Recorded information –
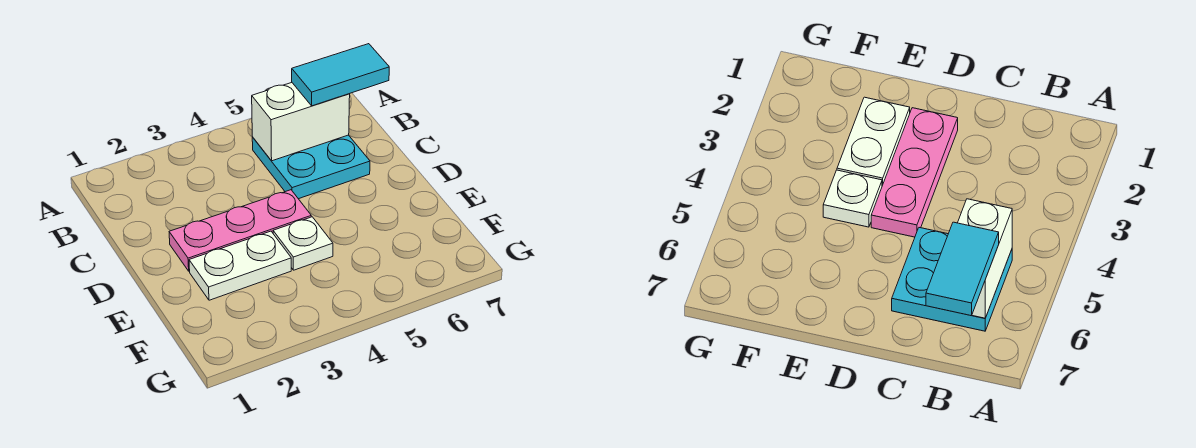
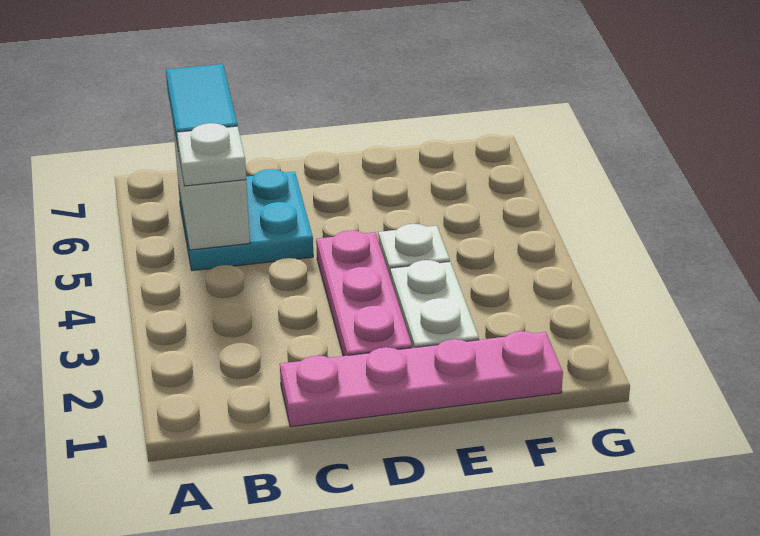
none -> white plate B5 level 3
none -> pink plate C1:F1 level 1

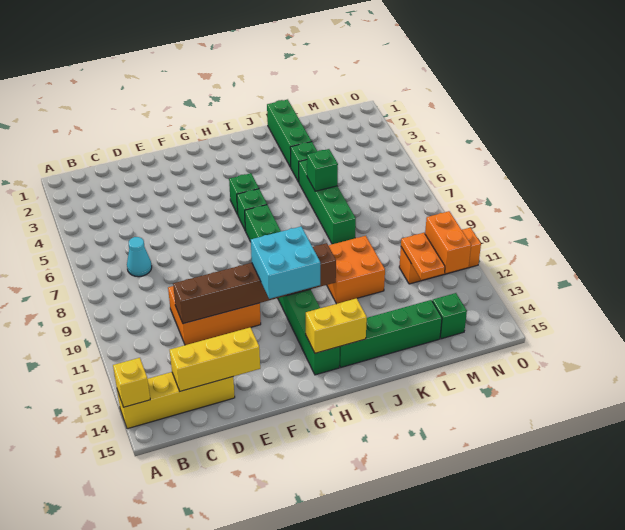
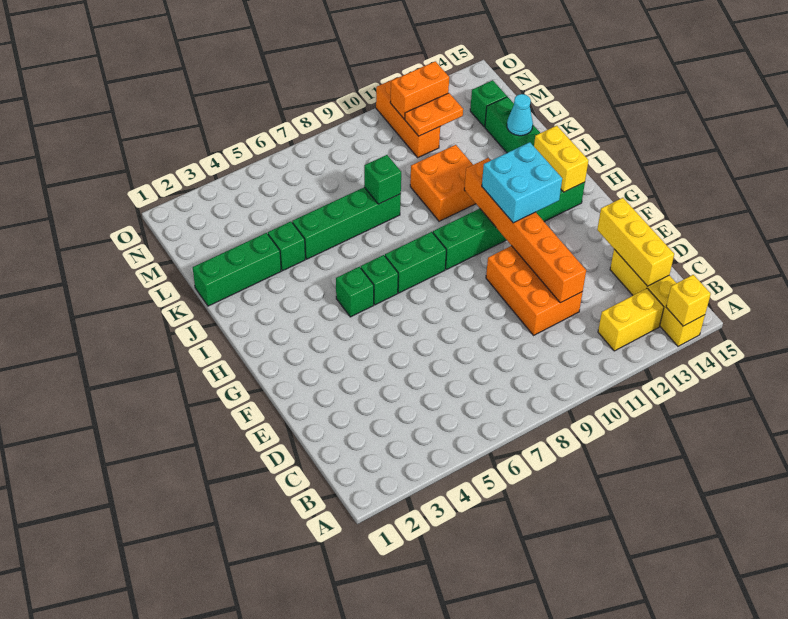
none -> yellow brick B12:B13 level 1
cyan cone C7 level 1 -> cyan cone K14 level 2
brown brick D11:I11 level 2 -> orange brick D11:I11 level 2
green brick K6 level 2 -> green brick K8 level 2

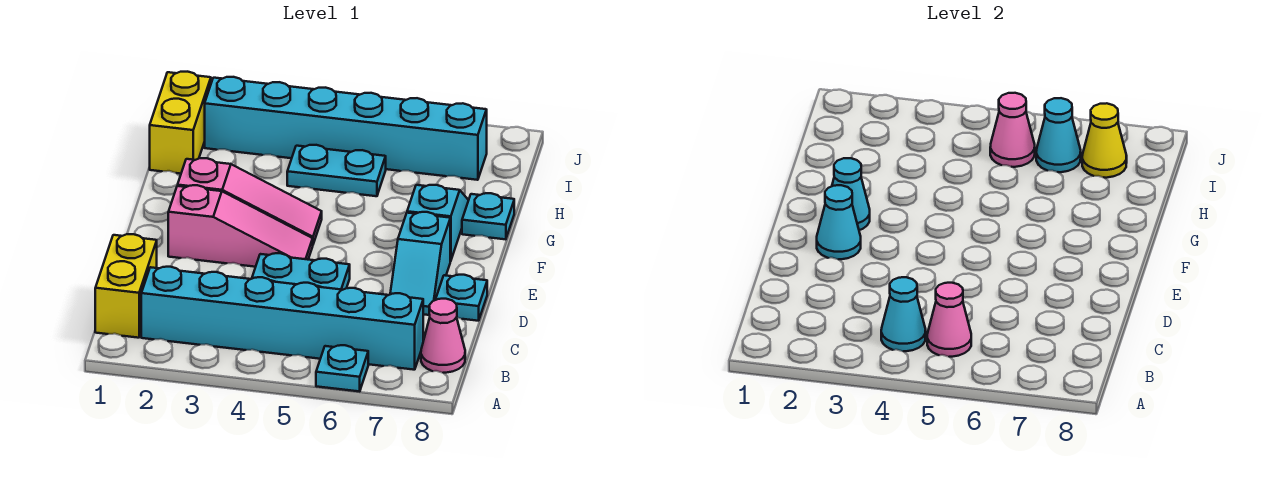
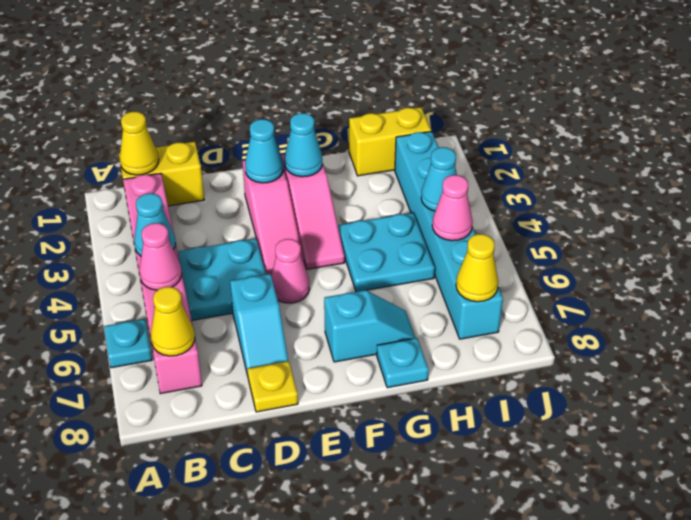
none -> yellow cone B1 level 2
cyan brick B2:B7 level 1 -> pink brick B2:B7 level 1
none -> yellow cone B7 level 2
pink cone B8 level 1 -> pink cone E5 level 1
cyan slope D7:E7 level 1 top E -> cyan slope D6:D7 level 1 top 6
cyan plate D8 level 1 -> yellow plate D8 level 1
cyan plate H4:H5 level 1 -> cyan plate G4:H5 level 1
cyan cone I6 level 2 -> cyan cone I4 level 2

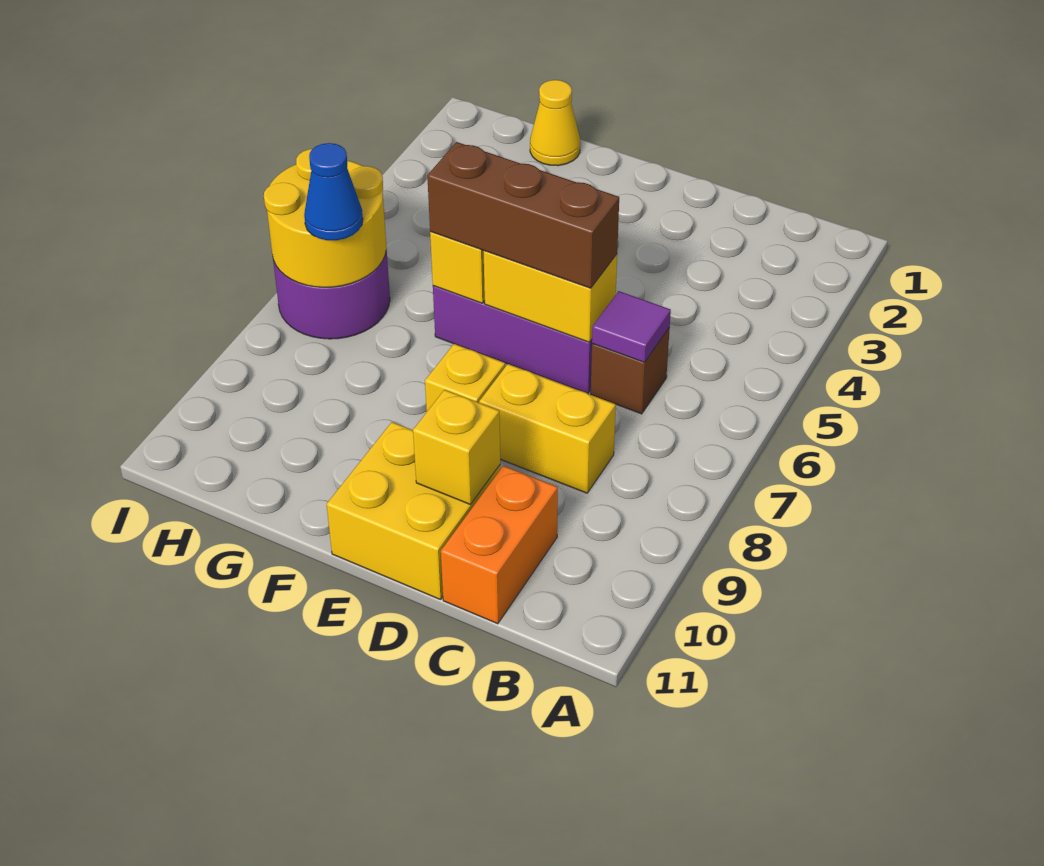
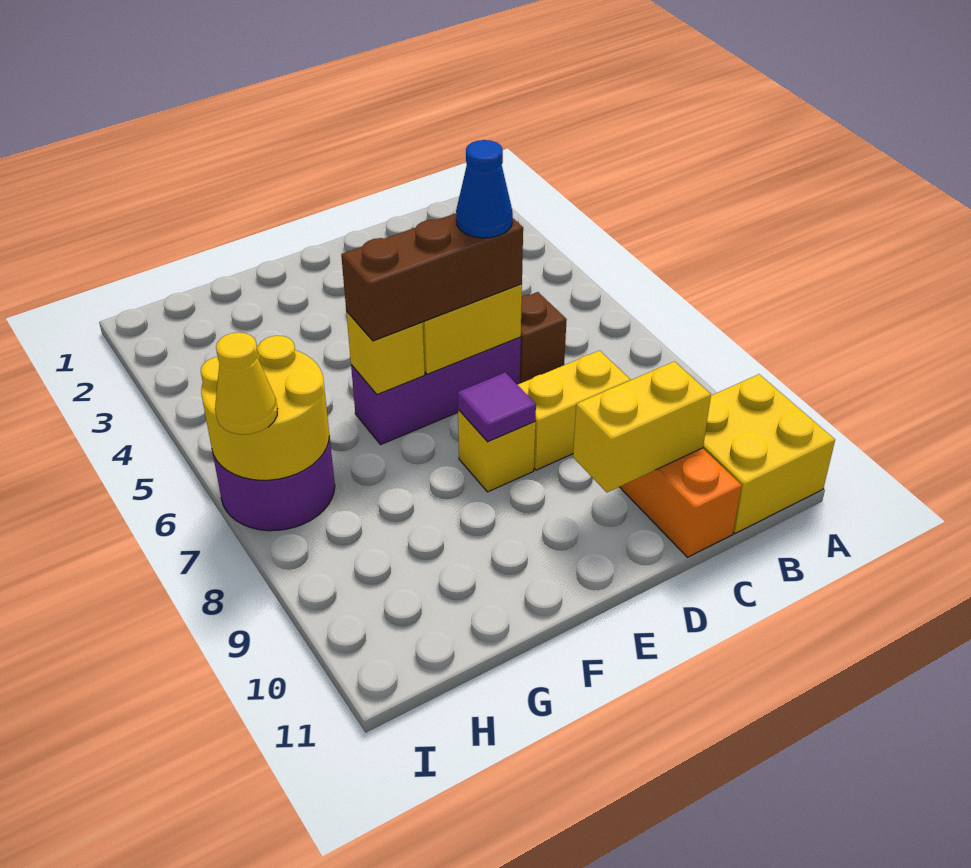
purple tile C6 level 2 -> purple tile E8 level 2
yellow brick D10:E11 level 1 -> yellow brick A10:B11 level 1
yellow brick D10 level 2 -> yellow brick C10:D10 level 2
yellow cone G1 level 1 -> yellow cone I7 level 3
blue cone H7 level 3 -> blue cone D6 level 4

Exercise brief –
Give only how many lines above hold "plate".

Reply –
4